-- Assignment --
Print out the records that follow, exactly and completely.

-- Task data --
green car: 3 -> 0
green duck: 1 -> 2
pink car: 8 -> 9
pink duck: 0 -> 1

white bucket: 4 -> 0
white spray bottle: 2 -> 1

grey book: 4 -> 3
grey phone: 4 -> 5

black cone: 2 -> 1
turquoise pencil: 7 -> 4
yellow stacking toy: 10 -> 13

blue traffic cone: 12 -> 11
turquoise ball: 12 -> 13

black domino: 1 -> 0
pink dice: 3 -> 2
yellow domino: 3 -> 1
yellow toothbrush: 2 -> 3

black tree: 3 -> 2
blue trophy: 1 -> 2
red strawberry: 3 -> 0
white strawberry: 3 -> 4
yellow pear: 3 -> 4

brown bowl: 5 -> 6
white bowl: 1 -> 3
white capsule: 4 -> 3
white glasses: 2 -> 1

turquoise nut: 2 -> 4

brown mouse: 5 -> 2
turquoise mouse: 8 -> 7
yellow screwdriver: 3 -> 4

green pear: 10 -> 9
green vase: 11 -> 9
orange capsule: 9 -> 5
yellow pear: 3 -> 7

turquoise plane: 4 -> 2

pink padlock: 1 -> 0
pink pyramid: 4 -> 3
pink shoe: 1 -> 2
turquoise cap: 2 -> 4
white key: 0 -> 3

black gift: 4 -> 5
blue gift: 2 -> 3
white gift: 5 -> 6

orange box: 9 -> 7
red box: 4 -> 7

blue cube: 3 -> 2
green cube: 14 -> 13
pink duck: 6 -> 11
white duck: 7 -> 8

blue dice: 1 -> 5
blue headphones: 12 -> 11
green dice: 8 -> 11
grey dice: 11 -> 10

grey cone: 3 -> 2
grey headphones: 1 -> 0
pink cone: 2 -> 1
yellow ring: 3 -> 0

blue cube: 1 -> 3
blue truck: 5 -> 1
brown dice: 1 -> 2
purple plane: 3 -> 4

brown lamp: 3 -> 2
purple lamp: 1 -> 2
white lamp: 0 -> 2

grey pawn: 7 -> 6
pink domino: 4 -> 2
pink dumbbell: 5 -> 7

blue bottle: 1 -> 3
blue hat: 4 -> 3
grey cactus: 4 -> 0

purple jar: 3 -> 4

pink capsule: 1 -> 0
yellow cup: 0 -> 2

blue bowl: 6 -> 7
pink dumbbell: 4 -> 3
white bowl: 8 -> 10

-- Written response --
green car: 3 -> 0
green duck: 1 -> 2
pink car: 8 -> 9
pink duck: 0 -> 1

white bucket: 4 -> 0
white spray bottle: 2 -> 1

grey book: 4 -> 3
grey phone: 4 -> 5

black cone: 2 -> 1
turquoise pencil: 7 -> 4
yellow stacking toy: 10 -> 13

blue traffic cone: 12 -> 11
turquoise ball: 12 -> 13

black domino: 1 -> 0
pink dice: 3 -> 2
yellow domino: 3 -> 1
yellow toothbrush: 2 -> 3

black tree: 3 -> 2
blue trophy: 1 -> 2
red strawberry: 3 -> 0
white strawberry: 3 -> 4
yellow pear: 3 -> 4

brown bowl: 5 -> 6
white bowl: 1 -> 3
white capsule: 4 -> 3
white glasses: 2 -> 1

turquoise nut: 2 -> 4

brown mouse: 5 -> 2
turquoise mouse: 8 -> 7
yellow screwdriver: 3 -> 4

green pear: 10 -> 9
green vase: 11 -> 9
orange capsule: 9 -> 5
yellow pear: 3 -> 7

turquoise plane: 4 -> 2

pink padlock: 1 -> 0
pink pyramid: 4 -> 3
pink shoe: 1 -> 2
turquoise cap: 2 -> 4
white key: 0 -> 3

black gift: 4 -> 5
blue gift: 2 -> 3
white gift: 5 -> 6

orange box: 9 -> 7
red box: 4 -> 7

blue cube: 3 -> 2
green cube: 14 -> 13
pink duck: 6 -> 11
white duck: 7 -> 8

blue dice: 1 -> 5
blue headphones: 12 -> 11
green dice: 8 -> 11
grey dice: 11 -> 10

grey cone: 3 -> 2
grey headphones: 1 -> 0
pink cone: 2 -> 1
yellow ring: 3 -> 0

blue cube: 1 -> 3
blue truck: 5 -> 1
brown dice: 1 -> 2
purple plane: 3 -> 4

brown lamp: 3 -> 2
purple lamp: 1 -> 2
white lamp: 0 -> 2

grey pawn: 7 -> 6
pink domino: 4 -> 2
pink dumbbell: 5 -> 7

blue bottle: 1 -> 3
blue hat: 4 -> 3
grey cactus: 4 -> 0

purple jar: 3 -> 4

pink capsule: 1 -> 0
yellow cup: 0 -> 2

blue bowl: 6 -> 7
pink dumbbell: 4 -> 3
white bowl: 8 -> 10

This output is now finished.